■ TASK INSTRUCTIONS ■
Pictures should be left out when the listing below is repeated word for word.

■ RECORDS FOR THIS EXERCISE ■
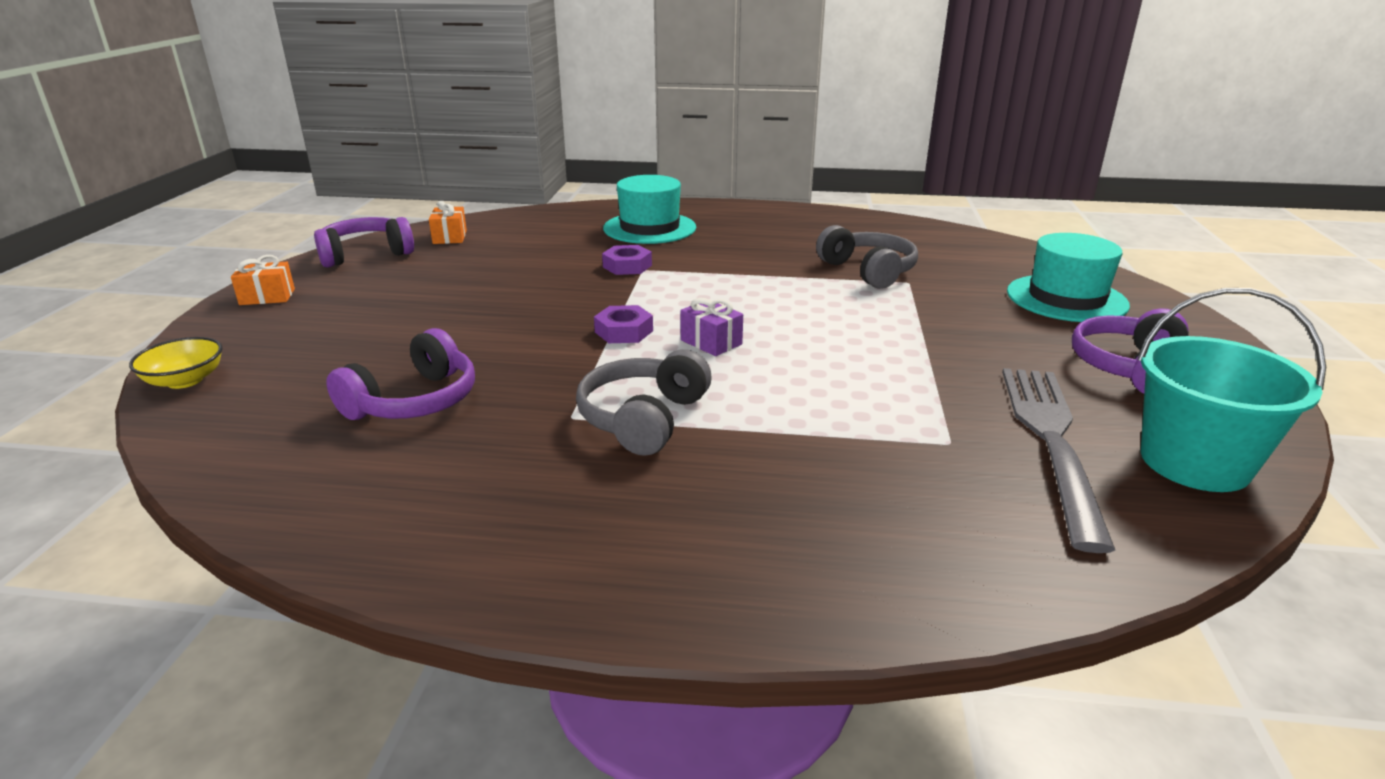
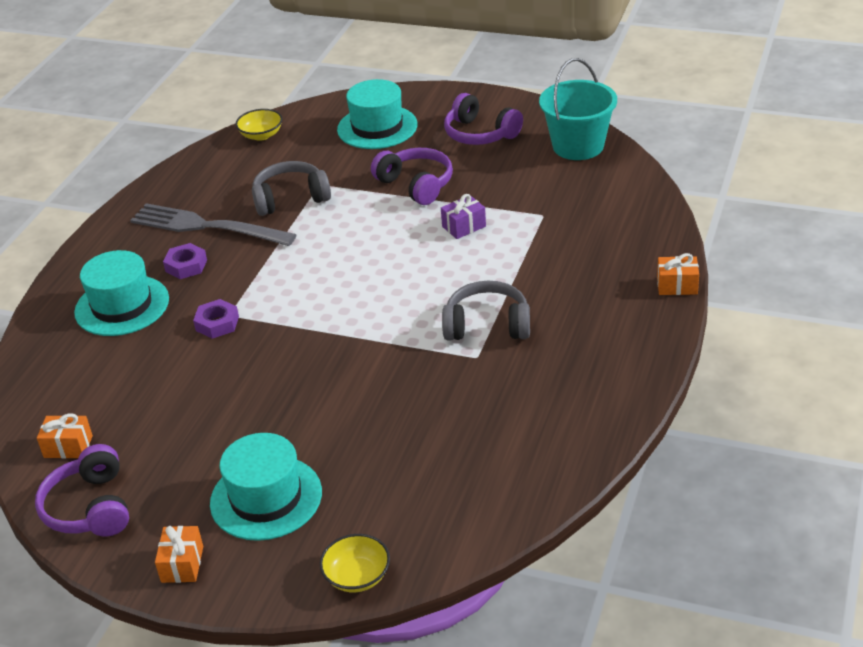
camera: 75 degrees left, 10 degrees up
(341, 320) = (266, 498): none -> turquoise hat
(414, 401) = (434, 434): purple headphones -> purple headphones (416, 185)
(624, 331) = (353, 330): purple nut -> purple nut (186, 266)
(644, 418) = (487, 325): grey headphones -> grey headphones turned 150 degrees clockwise
(711, 342) = (388, 288): purple gift -> purple gift (464, 226)
(805, 622) = (677, 285): none -> orange gift
(982, 243) = (261, 135): none -> yellow bowl
(1051, 441) = (549, 182): grey fork -> grey fork (207, 226)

■ TASK OUTPUT ■
camera: 75 degrees left, 10 degrees up
(341, 320) = (266, 498): none -> turquoise hat
(414, 401) = (434, 434): purple headphones -> purple headphones (416, 185)
(624, 331) = (353, 330): purple nut -> purple nut (186, 266)
(644, 418) = (487, 325): grey headphones -> grey headphones turned 150 degrees clockwise
(711, 342) = (388, 288): purple gift -> purple gift (464, 226)
(805, 622) = (677, 285): none -> orange gift
(982, 243) = (261, 135): none -> yellow bowl
(1051, 441) = (549, 182): grey fork -> grey fork (207, 226)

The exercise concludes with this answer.